_Recorded information_
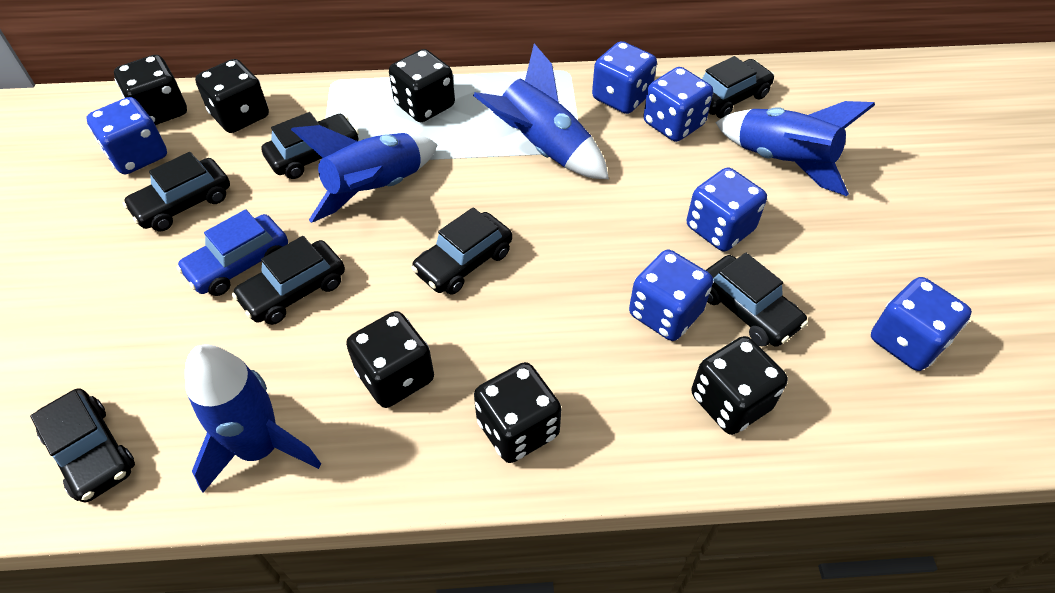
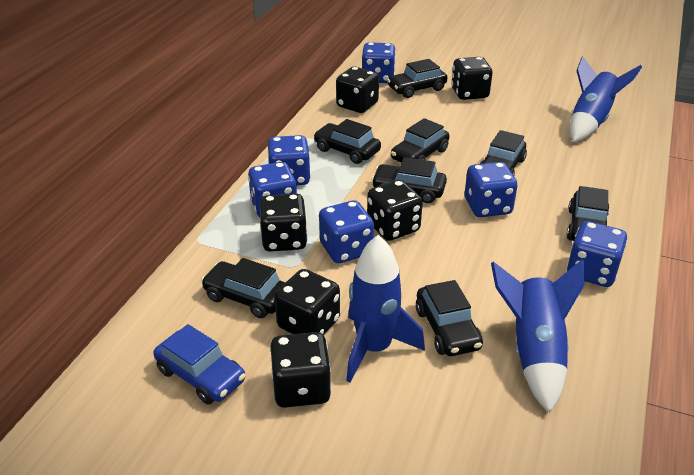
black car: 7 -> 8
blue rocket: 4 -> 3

...

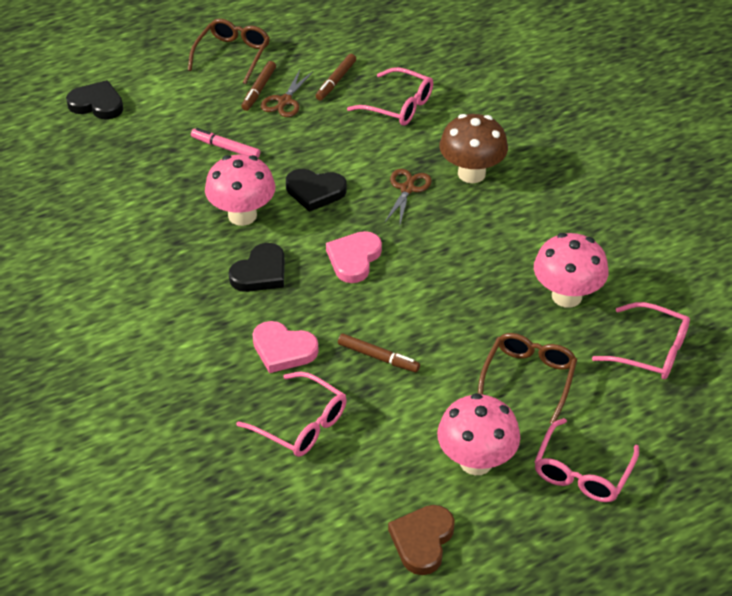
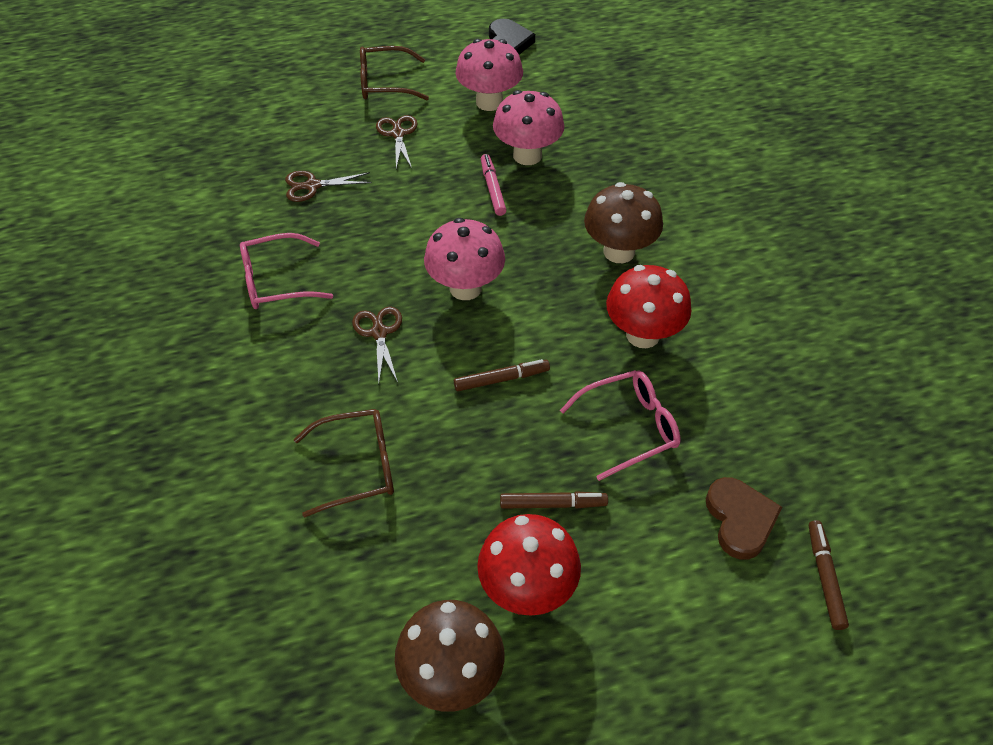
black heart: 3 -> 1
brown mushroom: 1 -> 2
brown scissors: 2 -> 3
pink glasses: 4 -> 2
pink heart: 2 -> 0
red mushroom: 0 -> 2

_Directions for this task_
In the listing above, find the line containing "black heart: 3 -> 1" and the line containing "red mushroom: 0 -> 2", then repeat those two lines and everything between them exactly.

_Response area_
black heart: 3 -> 1
brown mushroom: 1 -> 2
brown scissors: 2 -> 3
pink glasses: 4 -> 2
pink heart: 2 -> 0
red mushroom: 0 -> 2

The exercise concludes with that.